[[ EXTRACTED INFORMATION open ]]

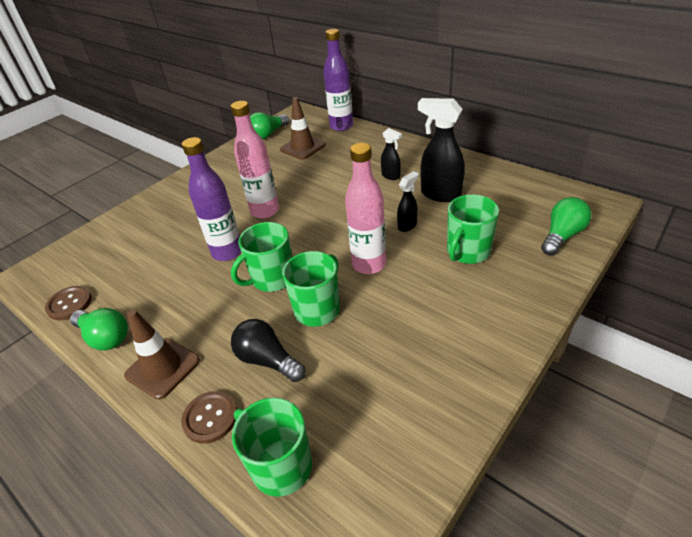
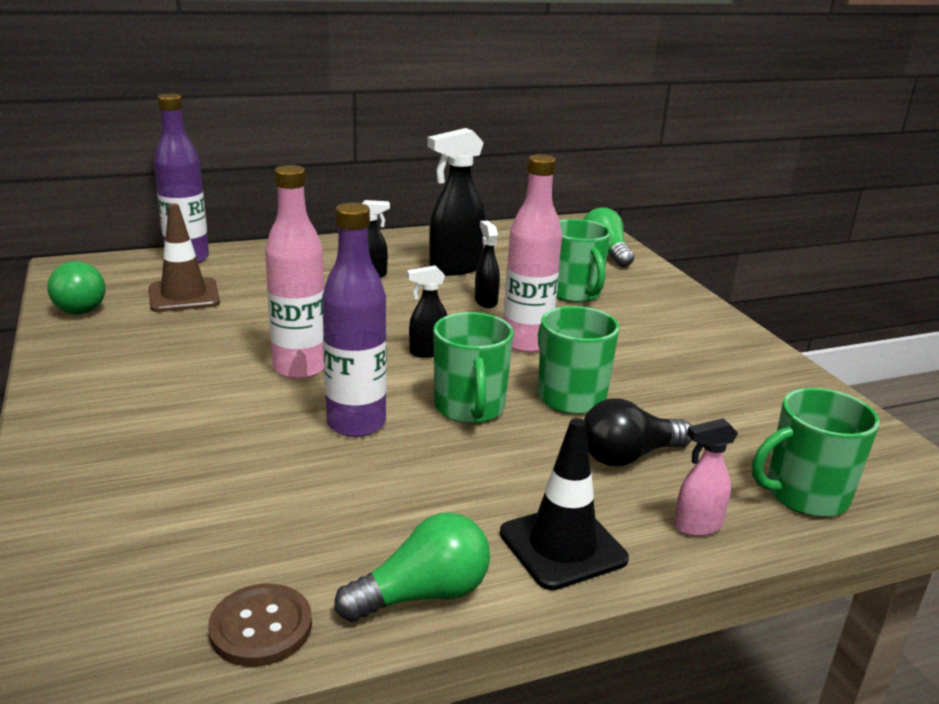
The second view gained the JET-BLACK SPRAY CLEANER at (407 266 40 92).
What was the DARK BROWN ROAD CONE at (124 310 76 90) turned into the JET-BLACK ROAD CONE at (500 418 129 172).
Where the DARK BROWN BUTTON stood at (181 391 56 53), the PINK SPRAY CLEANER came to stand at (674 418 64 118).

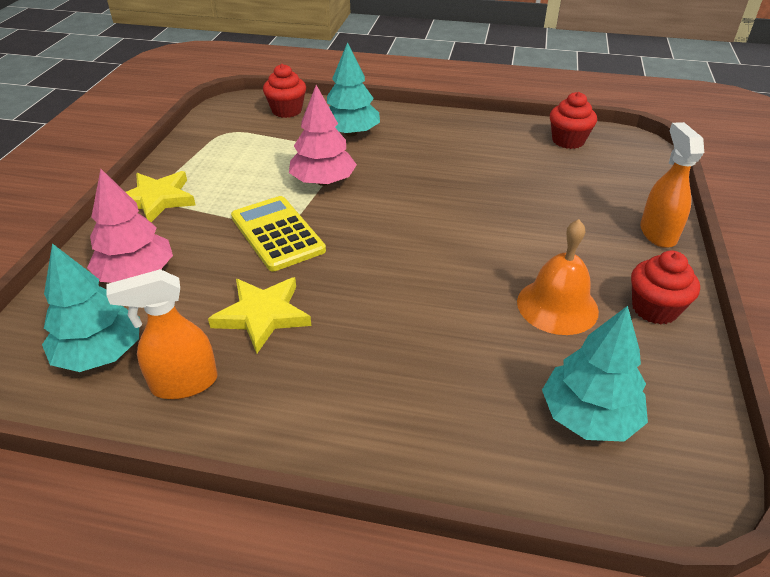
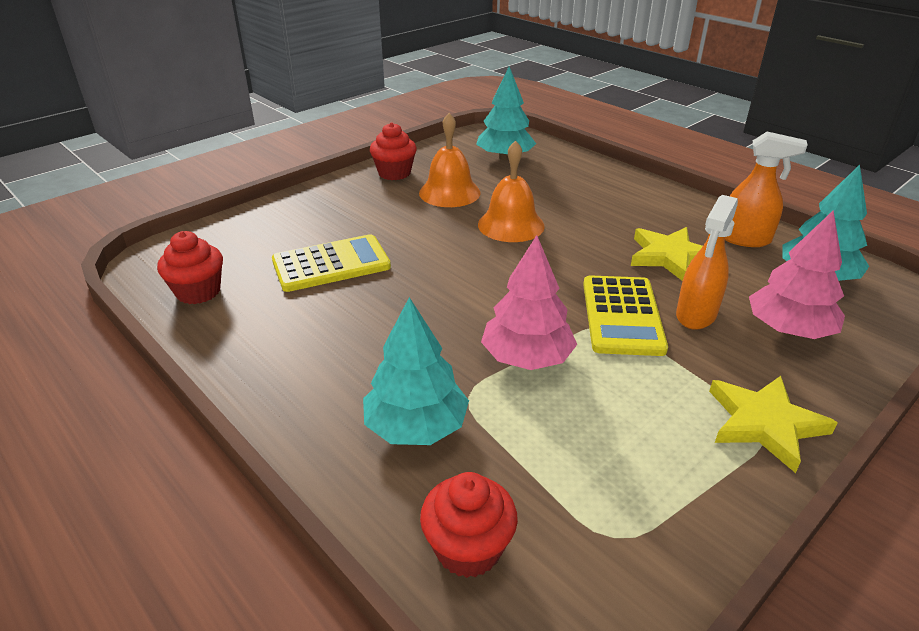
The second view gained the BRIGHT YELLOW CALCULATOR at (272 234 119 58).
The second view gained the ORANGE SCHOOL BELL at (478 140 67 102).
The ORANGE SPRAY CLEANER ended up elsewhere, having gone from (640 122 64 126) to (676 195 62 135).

[[ EXTRACTED INFORMATION closed ]]

YOUR ASSIGNMENT — Output the listing word for word. Drop the pictures.

RESPONSE TO THE TASK —
The second view gained the JET-BLACK SPRAY CLEANER at (407 266 40 92).
What was the DARK BROWN ROAD CONE at (124 310 76 90) turned into the JET-BLACK ROAD CONE at (500 418 129 172).
Where the DARK BROWN BUTTON stood at (181 391 56 53), the PINK SPRAY CLEANER came to stand at (674 418 64 118).

The second view gained the BRIGHT YELLOW CALCULATOR at (272 234 119 58).
The second view gained the ORANGE SCHOOL BELL at (478 140 67 102).
The ORANGE SPRAY CLEANER ended up elsewhere, having gone from (640 122 64 126) to (676 195 62 135).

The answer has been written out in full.